> [What needs to be done]:
Nothing is to be output except the lines from the one containing "none -> black hourglass [144,234,206,331]" through the end of the material, each reproduced exactly.

> [Stored data]:
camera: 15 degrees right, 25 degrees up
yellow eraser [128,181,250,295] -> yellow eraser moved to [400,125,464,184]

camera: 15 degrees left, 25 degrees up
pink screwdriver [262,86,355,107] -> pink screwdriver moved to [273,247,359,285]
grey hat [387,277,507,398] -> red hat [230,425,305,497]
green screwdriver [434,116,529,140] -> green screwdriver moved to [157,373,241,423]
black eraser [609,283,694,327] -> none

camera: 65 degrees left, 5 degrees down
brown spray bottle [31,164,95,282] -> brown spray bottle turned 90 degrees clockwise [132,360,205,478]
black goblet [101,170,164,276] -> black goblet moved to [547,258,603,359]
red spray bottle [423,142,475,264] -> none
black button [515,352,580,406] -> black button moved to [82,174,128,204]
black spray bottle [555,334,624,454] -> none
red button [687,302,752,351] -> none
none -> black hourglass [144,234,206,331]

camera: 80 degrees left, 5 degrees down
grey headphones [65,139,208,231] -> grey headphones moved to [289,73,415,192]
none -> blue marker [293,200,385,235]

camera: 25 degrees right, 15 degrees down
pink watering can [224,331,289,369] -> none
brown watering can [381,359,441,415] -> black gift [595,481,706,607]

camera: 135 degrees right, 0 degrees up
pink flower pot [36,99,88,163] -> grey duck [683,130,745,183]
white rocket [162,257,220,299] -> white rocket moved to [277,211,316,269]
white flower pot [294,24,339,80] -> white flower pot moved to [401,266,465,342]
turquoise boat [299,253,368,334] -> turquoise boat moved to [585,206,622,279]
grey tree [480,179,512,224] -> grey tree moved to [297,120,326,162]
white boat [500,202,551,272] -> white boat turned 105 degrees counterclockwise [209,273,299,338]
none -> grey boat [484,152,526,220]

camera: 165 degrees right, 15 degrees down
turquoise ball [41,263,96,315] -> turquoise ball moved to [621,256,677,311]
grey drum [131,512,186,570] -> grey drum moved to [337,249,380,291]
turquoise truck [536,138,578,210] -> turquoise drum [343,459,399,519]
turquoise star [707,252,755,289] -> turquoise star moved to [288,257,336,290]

> [Written response]:
none -> black hourglass [144,234,206,331]

camera: 80 degrees left, 5 degrees down
grey headphones [65,139,208,231] -> grey headphones moved to [289,73,415,192]
none -> blue marker [293,200,385,235]

camera: 25 degrees right, 15 degrees down
pink watering can [224,331,289,369] -> none
brown watering can [381,359,441,415] -> black gift [595,481,706,607]

camera: 135 degrees right, 0 degrees up
pink flower pot [36,99,88,163] -> grey duck [683,130,745,183]
white rocket [162,257,220,299] -> white rocket moved to [277,211,316,269]
white flower pot [294,24,339,80] -> white flower pot moved to [401,266,465,342]
turquoise boat [299,253,368,334] -> turquoise boat moved to [585,206,622,279]
grey tree [480,179,512,224] -> grey tree moved to [297,120,326,162]
white boat [500,202,551,272] -> white boat turned 105 degrees counterclockwise [209,273,299,338]
none -> grey boat [484,152,526,220]

camera: 165 degrees right, 15 degrees down
turquoise ball [41,263,96,315] -> turquoise ball moved to [621,256,677,311]
grey drum [131,512,186,570] -> grey drum moved to [337,249,380,291]
turquoise truck [536,138,578,210] -> turquoise drum [343,459,399,519]
turquoise star [707,252,755,289] -> turquoise star moved to [288,257,336,290]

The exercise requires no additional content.